Requirements —
Put the items below into a Markdown table with the columns "Row" and "Line", starting at the line that contains "gainful [255, 143]" and running through the end of the items, both ends included. Number each row and leave out blank lines.

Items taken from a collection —
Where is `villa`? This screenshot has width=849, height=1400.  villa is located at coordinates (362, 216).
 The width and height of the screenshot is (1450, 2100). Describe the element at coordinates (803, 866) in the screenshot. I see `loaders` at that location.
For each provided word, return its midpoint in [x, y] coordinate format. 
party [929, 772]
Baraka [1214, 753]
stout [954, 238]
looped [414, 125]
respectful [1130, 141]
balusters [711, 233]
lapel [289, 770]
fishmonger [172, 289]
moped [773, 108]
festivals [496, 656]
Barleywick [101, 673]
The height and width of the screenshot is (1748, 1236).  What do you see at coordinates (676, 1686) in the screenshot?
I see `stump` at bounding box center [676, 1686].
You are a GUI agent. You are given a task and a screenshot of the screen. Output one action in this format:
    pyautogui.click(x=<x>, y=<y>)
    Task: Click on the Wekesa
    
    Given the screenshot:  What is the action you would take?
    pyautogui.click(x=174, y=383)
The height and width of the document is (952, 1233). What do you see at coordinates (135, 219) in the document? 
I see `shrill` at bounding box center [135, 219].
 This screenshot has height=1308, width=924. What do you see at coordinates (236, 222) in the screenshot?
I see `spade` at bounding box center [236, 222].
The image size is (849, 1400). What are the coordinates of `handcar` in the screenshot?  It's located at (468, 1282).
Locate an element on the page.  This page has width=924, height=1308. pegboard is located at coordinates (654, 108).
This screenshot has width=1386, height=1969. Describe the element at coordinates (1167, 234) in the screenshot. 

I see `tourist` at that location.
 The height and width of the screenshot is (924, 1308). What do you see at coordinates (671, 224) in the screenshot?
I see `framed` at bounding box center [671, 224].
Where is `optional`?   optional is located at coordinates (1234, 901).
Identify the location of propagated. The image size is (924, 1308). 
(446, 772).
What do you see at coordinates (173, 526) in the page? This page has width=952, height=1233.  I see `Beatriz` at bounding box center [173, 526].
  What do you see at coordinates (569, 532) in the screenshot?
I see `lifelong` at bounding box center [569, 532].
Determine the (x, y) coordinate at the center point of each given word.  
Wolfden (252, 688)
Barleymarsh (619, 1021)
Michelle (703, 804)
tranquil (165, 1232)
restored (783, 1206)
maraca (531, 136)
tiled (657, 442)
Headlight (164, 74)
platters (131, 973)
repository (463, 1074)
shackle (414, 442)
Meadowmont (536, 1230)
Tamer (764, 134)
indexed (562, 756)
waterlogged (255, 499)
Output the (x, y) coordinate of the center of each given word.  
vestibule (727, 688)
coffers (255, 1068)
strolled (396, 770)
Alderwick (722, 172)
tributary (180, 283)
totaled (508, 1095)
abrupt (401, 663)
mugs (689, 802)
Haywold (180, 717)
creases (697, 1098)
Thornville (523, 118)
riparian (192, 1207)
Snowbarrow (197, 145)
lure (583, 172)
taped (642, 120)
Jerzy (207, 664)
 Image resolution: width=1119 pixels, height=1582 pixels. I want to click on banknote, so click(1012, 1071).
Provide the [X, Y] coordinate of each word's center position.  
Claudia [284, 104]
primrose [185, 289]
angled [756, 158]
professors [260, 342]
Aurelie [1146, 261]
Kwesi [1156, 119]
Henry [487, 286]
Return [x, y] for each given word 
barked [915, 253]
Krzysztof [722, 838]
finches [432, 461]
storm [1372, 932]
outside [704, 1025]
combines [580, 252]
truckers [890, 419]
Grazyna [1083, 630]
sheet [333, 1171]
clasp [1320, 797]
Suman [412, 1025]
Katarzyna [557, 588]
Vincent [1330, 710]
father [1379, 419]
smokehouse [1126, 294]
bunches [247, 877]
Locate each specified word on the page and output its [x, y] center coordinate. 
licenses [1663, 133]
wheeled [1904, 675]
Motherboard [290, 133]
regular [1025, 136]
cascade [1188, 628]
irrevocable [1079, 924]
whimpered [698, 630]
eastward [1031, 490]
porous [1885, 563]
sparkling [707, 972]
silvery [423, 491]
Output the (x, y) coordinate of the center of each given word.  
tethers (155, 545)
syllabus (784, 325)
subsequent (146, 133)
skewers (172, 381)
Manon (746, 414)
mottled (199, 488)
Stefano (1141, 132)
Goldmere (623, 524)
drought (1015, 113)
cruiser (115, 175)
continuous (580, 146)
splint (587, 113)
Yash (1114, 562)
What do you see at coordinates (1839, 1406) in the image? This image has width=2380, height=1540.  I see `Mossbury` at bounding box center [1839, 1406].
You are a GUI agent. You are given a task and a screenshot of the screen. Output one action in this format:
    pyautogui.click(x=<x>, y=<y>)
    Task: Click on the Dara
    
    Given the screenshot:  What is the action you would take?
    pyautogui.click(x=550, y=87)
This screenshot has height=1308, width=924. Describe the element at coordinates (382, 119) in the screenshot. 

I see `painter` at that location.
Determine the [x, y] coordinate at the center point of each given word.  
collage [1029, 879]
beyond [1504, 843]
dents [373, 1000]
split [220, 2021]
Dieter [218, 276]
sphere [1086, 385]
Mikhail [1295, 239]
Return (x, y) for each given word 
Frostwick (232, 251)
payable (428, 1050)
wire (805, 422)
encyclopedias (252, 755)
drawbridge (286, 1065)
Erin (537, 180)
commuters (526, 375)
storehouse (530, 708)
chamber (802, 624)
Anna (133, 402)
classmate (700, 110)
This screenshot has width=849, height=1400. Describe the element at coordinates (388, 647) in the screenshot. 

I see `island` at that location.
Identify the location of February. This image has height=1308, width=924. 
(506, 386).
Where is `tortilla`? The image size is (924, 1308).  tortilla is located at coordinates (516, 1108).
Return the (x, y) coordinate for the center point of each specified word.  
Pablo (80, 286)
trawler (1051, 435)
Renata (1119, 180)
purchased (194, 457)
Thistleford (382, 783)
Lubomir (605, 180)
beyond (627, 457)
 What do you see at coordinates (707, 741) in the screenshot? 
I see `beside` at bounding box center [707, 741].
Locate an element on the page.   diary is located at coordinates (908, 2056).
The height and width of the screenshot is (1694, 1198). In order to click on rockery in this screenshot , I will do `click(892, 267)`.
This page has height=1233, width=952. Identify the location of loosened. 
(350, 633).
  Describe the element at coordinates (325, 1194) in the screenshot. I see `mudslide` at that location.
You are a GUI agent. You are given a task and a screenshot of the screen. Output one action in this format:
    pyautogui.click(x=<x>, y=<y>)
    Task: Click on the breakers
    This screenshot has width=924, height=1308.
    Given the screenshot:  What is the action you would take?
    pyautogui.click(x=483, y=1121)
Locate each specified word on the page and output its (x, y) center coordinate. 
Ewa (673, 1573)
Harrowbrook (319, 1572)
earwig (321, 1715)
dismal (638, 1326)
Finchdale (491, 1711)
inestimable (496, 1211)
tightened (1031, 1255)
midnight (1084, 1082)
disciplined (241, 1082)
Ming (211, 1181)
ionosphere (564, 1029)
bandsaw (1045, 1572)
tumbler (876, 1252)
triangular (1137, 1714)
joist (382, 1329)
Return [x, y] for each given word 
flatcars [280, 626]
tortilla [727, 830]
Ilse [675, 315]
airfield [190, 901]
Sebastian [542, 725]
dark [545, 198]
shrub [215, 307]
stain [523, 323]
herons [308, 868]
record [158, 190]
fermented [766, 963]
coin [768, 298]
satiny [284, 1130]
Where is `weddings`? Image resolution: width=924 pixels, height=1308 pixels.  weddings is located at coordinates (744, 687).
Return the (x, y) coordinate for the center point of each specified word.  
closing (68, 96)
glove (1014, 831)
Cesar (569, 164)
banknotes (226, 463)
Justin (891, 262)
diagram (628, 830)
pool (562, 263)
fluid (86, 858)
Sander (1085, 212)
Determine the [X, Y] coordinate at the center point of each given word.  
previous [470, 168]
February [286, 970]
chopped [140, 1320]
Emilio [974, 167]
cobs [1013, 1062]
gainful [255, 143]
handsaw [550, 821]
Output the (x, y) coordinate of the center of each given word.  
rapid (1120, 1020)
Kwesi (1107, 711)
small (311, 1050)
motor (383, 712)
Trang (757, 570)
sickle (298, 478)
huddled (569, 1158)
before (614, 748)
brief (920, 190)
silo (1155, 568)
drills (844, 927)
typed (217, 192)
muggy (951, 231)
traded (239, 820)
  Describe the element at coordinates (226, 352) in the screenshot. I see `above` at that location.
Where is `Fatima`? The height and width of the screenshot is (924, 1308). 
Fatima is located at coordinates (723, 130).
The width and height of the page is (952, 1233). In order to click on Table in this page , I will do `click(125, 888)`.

Written reply —
| Row | Line |
|---|---|
| 1 | gainful [255, 143] |
| 2 | handsaw [550, 821] |
| 3 | Output the (x, y) coordinate of the center of each given word.   |
| 4 | rapid (1120, 1020) |
| 5 | Kwesi (1107, 711) |
| 6 | small (311, 1050) |
| 7 | motor (383, 712) |
| 8 | Trang (757, 570) |
| 9 | sickle (298, 478) |
| 10 | huddled (569, 1158) |
| 11 | before (614, 748) |
| 12 | brief (920, 190) |
| 13 | silo (1155, 568) |
| 14 | drills (844, 927) |
| 15 | typed (217, 192) |
| 16 | muggy (951, 231) |
| 17 | traded (239, 820) |
| 18 |   Describe the element at coordinates (226, 352) in the screenshot. I see `above` at that location. |
| 19 | Where is `Fatima`? The height and width of the screenshot is (924, 1308).  |
| 20 | Fatima is located at coordinates (723, 130). |
| 21 | The width and height of the page is (952, 1233). In order to click on Table in this page , I will do `click(125, 888)`. |